### TASK PROMPT
From the line with "green heart: 3 -> 6" through the final line, transcribe the material below character for character; include no other lines.

### SUPPLIED MATERIAL
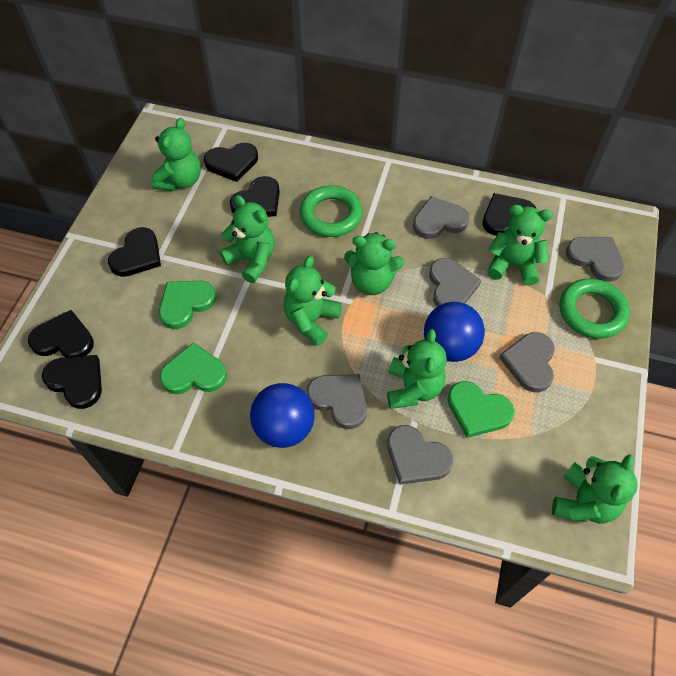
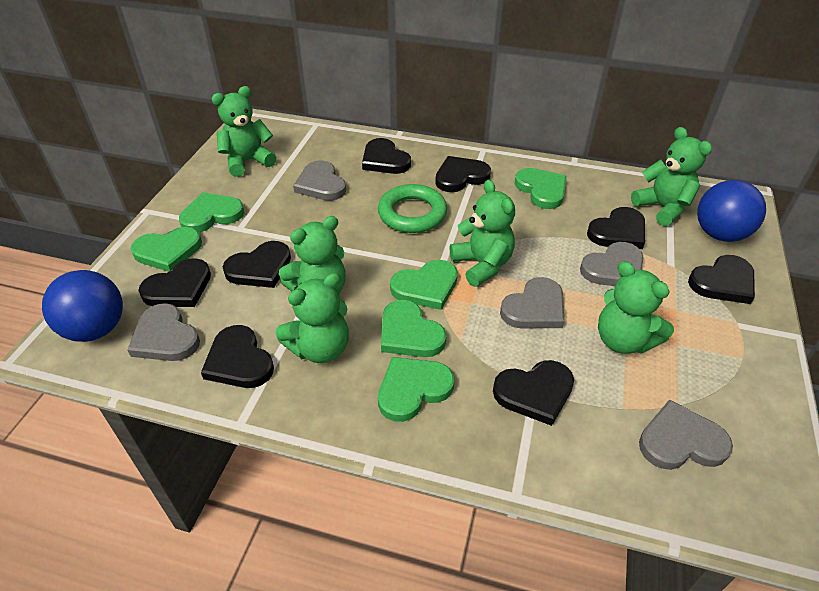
black heart: 6 -> 8
green heart: 3 -> 6
green ring: 2 -> 1
green teddy bear: 7 -> 6
grey heart: 6 -> 5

### EXPECTED OUTPUT
green heart: 3 -> 6
green ring: 2 -> 1
green teddy bear: 7 -> 6
grey heart: 6 -> 5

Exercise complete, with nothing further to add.